Instructions to follow: Please copy the last part of the entries exactly: the line that has "R1: none -> 150k (SIG44, VCC)" and every line up to and including the end, nothing more.
#### Data provided ####
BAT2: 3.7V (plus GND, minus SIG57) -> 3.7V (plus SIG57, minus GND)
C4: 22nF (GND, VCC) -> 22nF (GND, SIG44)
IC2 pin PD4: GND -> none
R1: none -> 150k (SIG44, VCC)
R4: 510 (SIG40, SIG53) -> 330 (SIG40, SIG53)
####
Exercise answer:
R1: none -> 150k (SIG44, VCC)
R4: 510 (SIG40, SIG53) -> 330 (SIG40, SIG53)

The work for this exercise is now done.